Would you reproduce, word for word, the rows below that open with the line containing "Give the centreline" and close with the line containing "road 2 (track): [(376,159),(511,231)]", including both of those lines?

## [EXERCISE INPUTS]

## START

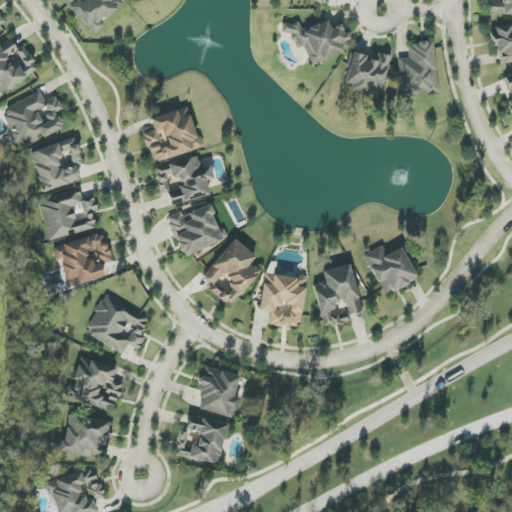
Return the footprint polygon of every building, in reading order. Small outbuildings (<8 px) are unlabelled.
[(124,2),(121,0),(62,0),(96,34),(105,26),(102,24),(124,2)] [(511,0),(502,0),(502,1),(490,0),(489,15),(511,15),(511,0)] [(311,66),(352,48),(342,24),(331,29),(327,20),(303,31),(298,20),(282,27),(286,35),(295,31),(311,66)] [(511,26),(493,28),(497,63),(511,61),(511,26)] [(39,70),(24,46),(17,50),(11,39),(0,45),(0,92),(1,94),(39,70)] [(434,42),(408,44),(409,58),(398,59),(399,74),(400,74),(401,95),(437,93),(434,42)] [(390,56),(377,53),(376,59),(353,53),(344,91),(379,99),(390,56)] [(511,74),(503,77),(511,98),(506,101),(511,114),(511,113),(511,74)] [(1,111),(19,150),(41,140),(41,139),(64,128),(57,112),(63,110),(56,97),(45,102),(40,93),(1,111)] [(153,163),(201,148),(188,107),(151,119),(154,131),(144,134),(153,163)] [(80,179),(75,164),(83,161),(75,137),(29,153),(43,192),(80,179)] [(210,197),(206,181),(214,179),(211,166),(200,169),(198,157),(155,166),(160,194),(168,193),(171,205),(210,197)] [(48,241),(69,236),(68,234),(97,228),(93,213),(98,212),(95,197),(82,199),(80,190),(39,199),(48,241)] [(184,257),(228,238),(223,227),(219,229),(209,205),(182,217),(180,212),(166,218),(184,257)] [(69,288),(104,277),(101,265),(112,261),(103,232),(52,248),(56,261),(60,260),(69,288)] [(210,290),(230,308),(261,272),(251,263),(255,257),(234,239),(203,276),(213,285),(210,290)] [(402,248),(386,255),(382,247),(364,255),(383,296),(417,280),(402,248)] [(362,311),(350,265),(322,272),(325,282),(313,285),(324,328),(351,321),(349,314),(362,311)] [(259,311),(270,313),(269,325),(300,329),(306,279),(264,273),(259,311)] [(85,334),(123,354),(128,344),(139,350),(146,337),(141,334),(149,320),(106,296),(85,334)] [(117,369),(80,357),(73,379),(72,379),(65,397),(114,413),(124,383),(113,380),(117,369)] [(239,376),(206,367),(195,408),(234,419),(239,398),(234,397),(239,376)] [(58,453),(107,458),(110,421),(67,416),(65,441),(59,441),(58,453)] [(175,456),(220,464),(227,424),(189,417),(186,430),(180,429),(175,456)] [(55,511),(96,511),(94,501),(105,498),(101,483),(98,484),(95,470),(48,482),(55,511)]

## END
## START

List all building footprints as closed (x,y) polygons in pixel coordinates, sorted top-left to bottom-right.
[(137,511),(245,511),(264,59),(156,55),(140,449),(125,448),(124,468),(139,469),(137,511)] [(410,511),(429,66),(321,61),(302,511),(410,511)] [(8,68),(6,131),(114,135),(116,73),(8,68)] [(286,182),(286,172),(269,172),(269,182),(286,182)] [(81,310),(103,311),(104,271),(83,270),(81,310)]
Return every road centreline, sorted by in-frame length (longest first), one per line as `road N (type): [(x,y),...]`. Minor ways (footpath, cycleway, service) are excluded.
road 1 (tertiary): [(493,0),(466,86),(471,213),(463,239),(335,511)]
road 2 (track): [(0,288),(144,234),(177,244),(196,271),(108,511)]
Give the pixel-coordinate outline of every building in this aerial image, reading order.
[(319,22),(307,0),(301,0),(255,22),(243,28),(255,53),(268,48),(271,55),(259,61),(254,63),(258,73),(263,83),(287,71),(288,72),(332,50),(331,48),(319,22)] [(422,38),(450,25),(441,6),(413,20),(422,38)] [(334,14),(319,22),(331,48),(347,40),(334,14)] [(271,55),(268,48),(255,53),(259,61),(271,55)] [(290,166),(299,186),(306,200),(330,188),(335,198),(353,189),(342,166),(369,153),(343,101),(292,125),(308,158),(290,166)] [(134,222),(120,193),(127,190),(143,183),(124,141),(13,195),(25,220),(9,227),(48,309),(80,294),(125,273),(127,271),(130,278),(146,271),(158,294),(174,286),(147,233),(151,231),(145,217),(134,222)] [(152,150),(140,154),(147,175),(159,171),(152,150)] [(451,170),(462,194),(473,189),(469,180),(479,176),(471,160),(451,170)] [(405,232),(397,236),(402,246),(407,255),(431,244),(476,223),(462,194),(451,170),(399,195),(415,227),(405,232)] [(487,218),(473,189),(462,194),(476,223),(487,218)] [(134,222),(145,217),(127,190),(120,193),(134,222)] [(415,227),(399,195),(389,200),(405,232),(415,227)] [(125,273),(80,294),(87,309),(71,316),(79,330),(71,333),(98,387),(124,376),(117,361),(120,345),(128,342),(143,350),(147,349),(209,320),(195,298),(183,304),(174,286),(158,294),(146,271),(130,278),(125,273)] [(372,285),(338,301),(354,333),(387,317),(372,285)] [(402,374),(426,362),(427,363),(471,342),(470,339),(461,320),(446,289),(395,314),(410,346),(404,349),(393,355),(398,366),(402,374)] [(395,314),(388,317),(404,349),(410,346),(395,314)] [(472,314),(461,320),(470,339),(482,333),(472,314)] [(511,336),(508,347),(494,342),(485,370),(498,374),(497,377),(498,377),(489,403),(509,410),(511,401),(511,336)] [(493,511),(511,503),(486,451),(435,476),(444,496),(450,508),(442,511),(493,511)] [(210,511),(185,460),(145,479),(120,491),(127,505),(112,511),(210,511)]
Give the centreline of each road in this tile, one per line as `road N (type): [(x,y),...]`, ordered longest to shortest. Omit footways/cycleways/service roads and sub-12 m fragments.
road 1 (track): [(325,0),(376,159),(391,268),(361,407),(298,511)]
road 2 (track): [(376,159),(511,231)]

## END

## [FINAL RESULT]
Give the centreline of each road in this tile, one per line as `road N (type): [(x,y),...]`, ordered longest to shortest. Omit footways/cycleways/service roads and sub-12 m fragments.
road 1 (track): [(325,0),(376,159),(391,268),(361,407),(298,511)]
road 2 (track): [(376,159),(511,231)]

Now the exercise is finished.